EXERCISE
Begin at the line below that has "red strawberry: 4 -> 3" and stop after the line that has "white rocket: 0 -> 2". Please restate only those lines, word for word.

MATERIALS PROVIDED
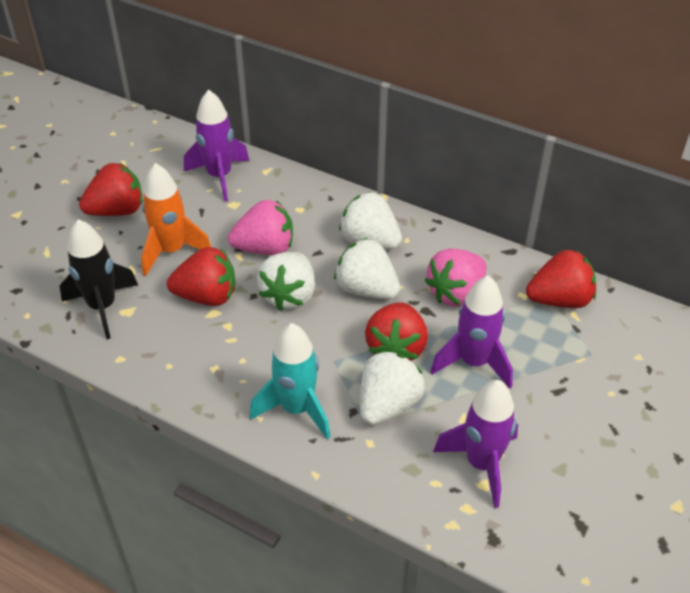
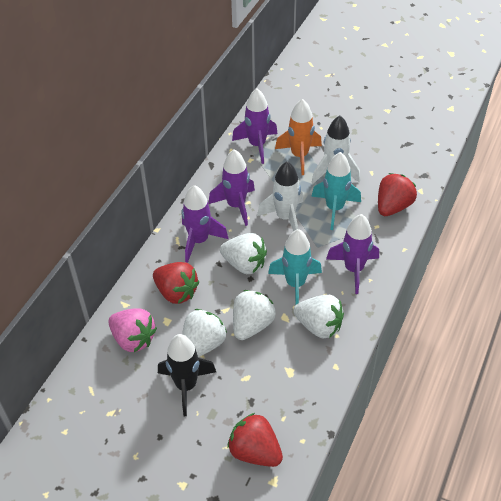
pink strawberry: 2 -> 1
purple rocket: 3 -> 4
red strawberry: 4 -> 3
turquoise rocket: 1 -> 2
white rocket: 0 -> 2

--

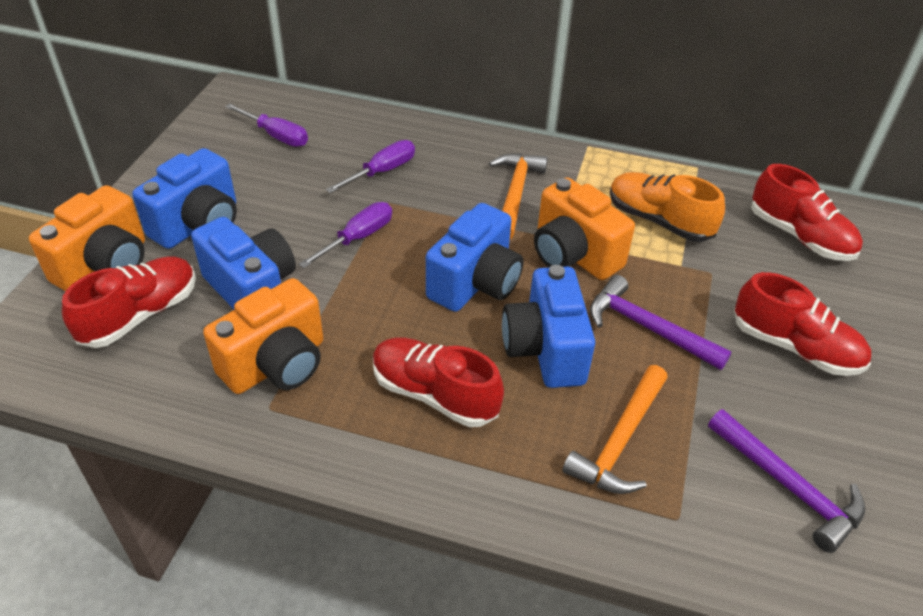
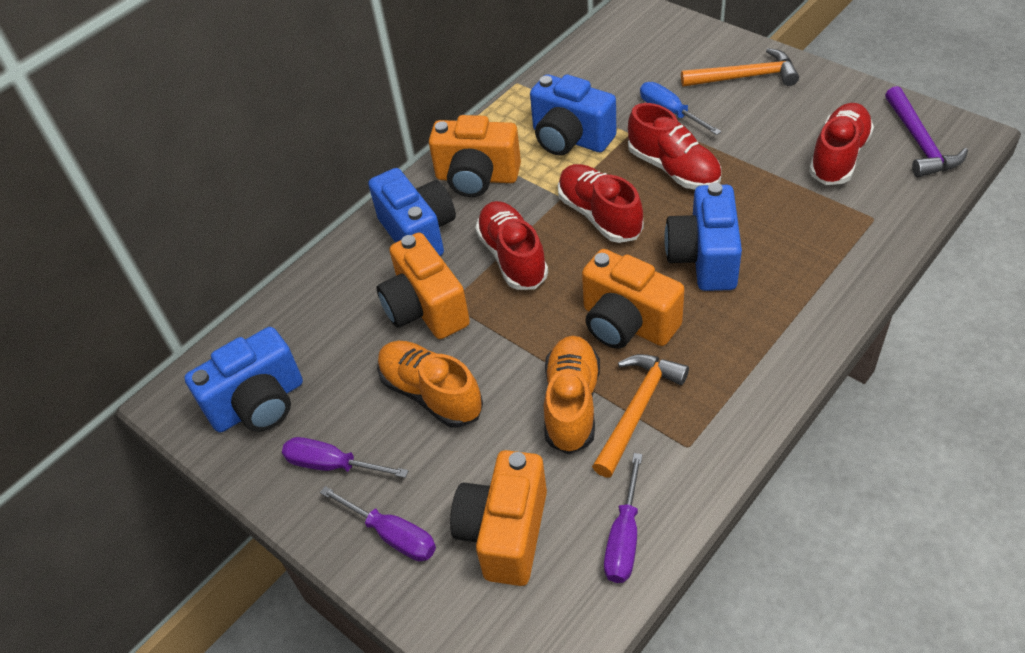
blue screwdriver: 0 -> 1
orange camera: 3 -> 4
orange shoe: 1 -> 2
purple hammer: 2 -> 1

YOUR SOLUTION
red strawberry: 4 -> 3
turquoise rocket: 1 -> 2
white rocket: 0 -> 2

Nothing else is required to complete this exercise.